**** Records shown

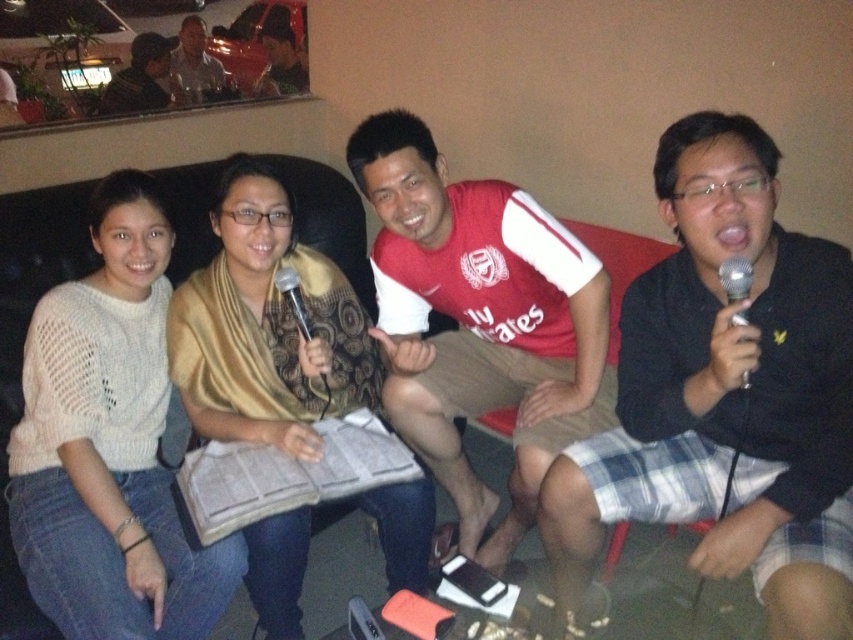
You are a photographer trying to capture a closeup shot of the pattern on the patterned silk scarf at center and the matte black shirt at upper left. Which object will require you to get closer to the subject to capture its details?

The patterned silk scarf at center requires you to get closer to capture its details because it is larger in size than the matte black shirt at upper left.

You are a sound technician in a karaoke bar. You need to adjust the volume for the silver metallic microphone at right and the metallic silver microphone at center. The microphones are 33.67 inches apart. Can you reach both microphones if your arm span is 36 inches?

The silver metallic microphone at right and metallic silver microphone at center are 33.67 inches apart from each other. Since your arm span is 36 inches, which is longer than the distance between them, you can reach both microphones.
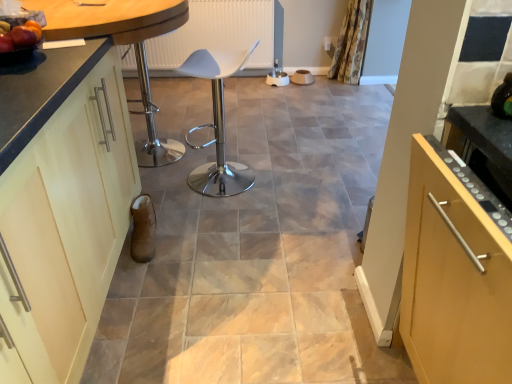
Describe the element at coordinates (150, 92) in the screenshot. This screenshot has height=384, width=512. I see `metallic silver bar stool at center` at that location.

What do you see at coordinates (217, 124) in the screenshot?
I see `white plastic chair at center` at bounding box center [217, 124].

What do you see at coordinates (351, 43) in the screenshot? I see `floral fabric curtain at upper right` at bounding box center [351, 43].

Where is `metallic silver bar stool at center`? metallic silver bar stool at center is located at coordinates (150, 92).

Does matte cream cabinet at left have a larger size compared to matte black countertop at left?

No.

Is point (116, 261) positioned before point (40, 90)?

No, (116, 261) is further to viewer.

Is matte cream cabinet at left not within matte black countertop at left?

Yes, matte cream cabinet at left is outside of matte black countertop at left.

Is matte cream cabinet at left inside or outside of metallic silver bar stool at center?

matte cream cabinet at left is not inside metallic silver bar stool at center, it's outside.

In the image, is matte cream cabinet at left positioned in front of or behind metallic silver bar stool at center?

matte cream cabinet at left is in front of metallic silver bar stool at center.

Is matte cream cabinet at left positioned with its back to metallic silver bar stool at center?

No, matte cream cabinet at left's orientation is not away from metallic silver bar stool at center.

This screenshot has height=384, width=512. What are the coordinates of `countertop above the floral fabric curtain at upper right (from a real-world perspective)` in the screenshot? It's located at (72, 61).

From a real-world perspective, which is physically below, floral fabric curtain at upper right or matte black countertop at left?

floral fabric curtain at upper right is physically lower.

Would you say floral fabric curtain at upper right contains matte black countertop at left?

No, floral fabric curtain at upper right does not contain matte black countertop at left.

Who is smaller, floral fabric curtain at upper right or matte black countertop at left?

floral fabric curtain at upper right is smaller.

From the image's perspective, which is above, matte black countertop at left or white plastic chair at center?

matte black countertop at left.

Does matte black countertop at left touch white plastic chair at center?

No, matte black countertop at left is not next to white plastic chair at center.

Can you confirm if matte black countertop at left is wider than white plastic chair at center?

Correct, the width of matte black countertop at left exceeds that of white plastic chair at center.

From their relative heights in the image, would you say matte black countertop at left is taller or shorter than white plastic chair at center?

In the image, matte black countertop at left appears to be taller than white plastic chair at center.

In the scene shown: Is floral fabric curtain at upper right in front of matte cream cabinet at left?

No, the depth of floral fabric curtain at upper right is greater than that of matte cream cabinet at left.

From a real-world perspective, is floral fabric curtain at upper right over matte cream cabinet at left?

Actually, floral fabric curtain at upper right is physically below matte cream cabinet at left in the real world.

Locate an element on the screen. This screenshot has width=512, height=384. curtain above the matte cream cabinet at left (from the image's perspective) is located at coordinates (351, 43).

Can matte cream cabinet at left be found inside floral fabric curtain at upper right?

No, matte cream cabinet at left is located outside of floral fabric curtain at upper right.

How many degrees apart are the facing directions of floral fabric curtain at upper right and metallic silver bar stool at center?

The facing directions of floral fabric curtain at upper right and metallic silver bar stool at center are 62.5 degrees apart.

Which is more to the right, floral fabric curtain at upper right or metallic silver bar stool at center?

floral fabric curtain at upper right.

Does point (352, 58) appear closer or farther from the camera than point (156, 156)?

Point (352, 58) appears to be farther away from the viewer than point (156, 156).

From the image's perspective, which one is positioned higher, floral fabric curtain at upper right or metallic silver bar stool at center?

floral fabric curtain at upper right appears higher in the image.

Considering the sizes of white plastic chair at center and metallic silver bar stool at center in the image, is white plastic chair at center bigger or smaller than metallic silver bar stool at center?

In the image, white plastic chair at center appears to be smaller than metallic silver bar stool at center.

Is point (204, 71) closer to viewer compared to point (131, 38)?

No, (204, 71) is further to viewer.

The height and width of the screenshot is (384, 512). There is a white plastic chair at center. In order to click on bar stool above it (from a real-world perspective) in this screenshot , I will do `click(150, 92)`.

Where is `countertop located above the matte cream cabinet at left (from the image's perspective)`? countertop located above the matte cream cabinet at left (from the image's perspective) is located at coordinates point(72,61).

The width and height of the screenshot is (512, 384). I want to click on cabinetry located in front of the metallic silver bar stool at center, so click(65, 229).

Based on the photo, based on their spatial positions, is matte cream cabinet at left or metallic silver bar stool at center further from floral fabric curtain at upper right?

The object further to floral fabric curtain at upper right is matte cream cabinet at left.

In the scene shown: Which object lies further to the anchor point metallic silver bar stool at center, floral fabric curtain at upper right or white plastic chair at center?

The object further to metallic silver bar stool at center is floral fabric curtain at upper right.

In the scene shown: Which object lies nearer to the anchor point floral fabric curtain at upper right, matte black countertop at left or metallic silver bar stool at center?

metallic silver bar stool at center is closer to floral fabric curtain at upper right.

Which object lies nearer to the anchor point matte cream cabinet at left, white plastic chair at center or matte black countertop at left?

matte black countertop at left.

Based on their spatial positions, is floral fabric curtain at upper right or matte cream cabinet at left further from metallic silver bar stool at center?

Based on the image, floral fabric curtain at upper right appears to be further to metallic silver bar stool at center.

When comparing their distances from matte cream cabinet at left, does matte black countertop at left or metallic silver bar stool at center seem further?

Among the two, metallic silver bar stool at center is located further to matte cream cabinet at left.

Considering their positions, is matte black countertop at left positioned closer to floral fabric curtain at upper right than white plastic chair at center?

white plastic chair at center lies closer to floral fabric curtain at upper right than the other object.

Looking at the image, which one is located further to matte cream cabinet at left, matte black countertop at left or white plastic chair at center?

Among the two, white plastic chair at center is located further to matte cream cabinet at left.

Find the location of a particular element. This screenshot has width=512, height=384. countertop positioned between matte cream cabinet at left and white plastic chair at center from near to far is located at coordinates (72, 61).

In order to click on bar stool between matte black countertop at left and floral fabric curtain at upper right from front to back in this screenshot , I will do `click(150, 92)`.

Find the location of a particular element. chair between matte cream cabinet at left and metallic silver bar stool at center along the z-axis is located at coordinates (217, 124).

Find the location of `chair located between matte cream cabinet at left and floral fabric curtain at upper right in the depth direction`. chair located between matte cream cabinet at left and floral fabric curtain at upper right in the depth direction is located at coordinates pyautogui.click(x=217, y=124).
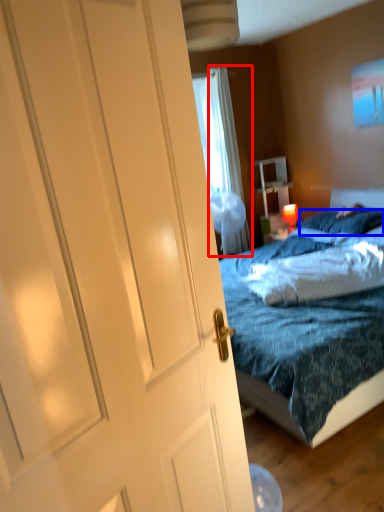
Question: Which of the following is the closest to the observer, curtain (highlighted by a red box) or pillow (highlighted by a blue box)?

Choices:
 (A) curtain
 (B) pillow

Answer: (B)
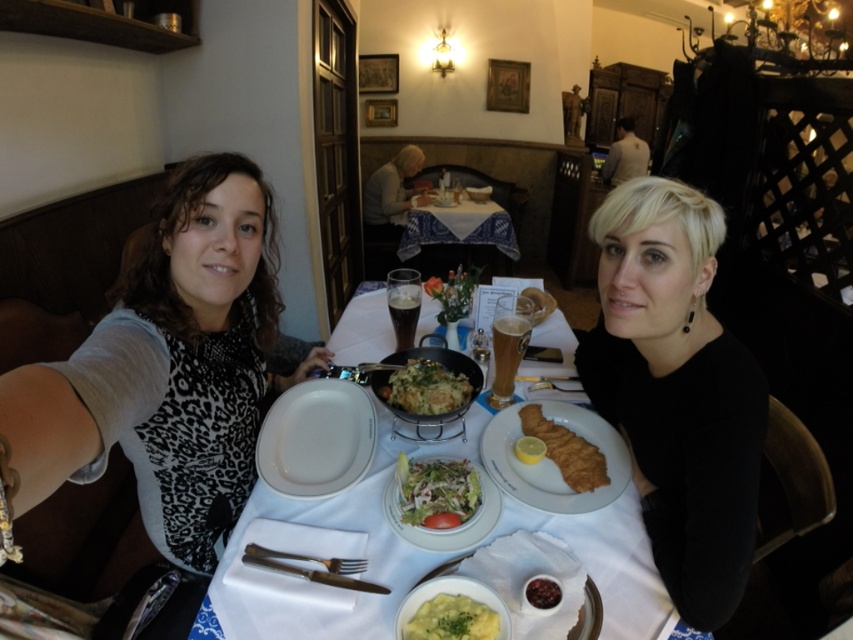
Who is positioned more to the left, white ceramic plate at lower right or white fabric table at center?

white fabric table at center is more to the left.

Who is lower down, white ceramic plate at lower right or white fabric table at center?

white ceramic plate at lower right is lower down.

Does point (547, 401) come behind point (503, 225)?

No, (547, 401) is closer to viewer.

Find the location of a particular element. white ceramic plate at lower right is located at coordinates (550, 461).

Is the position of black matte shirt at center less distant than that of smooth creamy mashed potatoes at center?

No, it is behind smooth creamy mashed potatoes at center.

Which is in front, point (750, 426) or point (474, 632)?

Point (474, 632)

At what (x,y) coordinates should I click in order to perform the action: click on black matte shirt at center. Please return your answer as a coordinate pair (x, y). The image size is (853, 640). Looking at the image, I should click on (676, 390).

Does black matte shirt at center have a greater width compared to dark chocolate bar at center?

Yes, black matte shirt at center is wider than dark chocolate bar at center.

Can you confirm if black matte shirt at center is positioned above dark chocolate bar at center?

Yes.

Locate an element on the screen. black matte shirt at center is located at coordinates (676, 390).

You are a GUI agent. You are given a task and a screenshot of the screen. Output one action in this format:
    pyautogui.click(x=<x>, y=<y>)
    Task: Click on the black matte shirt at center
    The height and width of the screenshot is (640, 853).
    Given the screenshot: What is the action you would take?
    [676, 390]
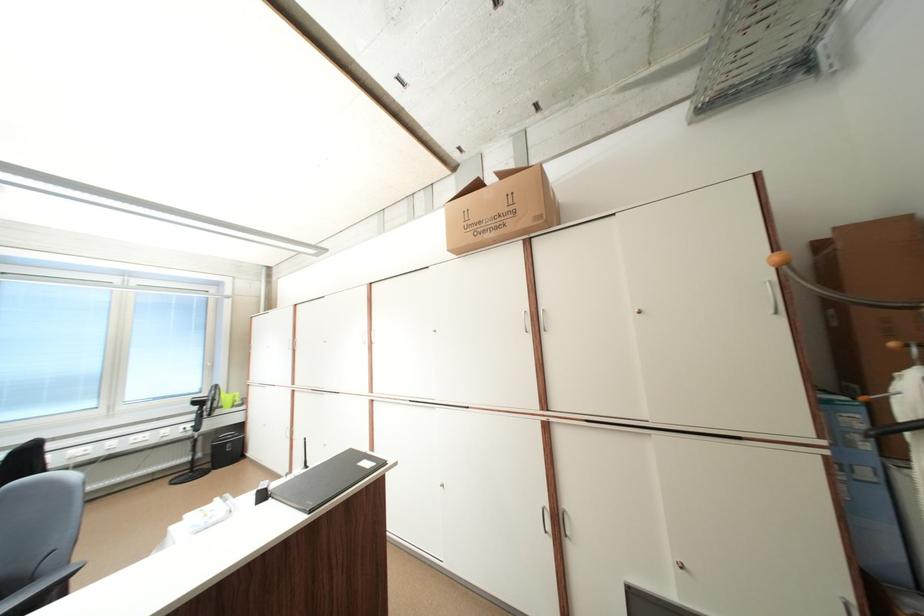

********

▸ **Do this**
Please reproduce word for word the part of the listing that begins with the line containing "From a real-world perspective, which" and continues through the line containing "No, floral fabric", including both of those lines.

▸ **Exercise solution**
From a real-world perspective, which is physically below, floral fabric curtain at upper right or matte black countertop at left?

floral fabric curtain at upper right is physically lower.

Would you say floral fabric curtain at upper right contains matte black countertop at left?

No, floral fabric curtain at upper right does not contain matte black countertop at left.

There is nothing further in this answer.